__Task__:
Set down exactly the lines from the one containing "SW1: switch (0V, RESET) -> none" through the end of the records below, both included, and nothing else.
◇ ◇ ◇
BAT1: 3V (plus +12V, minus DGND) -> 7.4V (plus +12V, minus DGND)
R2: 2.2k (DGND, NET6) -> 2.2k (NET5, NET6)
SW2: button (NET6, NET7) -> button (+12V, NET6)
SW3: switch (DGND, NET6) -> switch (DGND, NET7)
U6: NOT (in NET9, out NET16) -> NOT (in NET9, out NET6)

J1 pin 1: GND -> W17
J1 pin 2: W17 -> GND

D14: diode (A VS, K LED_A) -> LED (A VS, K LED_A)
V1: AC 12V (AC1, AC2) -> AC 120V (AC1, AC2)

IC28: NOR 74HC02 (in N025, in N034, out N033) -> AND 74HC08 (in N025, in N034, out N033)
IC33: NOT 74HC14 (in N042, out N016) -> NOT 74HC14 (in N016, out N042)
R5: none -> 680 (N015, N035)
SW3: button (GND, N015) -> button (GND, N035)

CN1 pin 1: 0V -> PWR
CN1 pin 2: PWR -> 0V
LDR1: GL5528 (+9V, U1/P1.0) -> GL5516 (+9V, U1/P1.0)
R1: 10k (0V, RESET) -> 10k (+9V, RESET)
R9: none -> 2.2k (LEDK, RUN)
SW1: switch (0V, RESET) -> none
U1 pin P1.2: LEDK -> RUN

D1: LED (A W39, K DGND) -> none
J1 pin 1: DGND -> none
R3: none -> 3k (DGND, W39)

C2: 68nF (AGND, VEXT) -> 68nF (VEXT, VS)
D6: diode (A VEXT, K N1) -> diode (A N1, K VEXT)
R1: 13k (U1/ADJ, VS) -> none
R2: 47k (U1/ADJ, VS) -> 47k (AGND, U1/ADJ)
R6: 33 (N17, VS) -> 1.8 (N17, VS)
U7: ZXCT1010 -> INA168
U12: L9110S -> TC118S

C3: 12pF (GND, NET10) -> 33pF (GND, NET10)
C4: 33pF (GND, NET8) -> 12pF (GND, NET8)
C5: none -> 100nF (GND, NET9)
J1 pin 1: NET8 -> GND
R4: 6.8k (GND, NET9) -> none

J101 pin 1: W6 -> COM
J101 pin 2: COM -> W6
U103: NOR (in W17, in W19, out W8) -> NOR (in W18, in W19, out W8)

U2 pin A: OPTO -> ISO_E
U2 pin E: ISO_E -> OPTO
◇ ◇ ◇
__Response for this exercise__:
SW1: switch (0V, RESET) -> none
U1 pin P1.2: LEDK -> RUN

D1: LED (A W39, K DGND) -> none
J1 pin 1: DGND -> none
R3: none -> 3k (DGND, W39)

C2: 68nF (AGND, VEXT) -> 68nF (VEXT, VS)
D6: diode (A VEXT, K N1) -> diode (A N1, K VEXT)
R1: 13k (U1/ADJ, VS) -> none
R2: 47k (U1/ADJ, VS) -> 47k (AGND, U1/ADJ)
R6: 33 (N17, VS) -> 1.8 (N17, VS)
U7: ZXCT1010 -> INA168
U12: L9110S -> TC118S

C3: 12pF (GND, NET10) -> 33pF (GND, NET10)
C4: 33pF (GND, NET8) -> 12pF (GND, NET8)
C5: none -> 100nF (GND, NET9)
J1 pin 1: NET8 -> GND
R4: 6.8k (GND, NET9) -> none

J101 pin 1: W6 -> COM
J101 pin 2: COM -> W6
U103: NOR (in W17, in W19, out W8) -> NOR (in W18, in W19, out W8)

U2 pin A: OPTO -> ISO_E
U2 pin E: ISO_E -> OPTO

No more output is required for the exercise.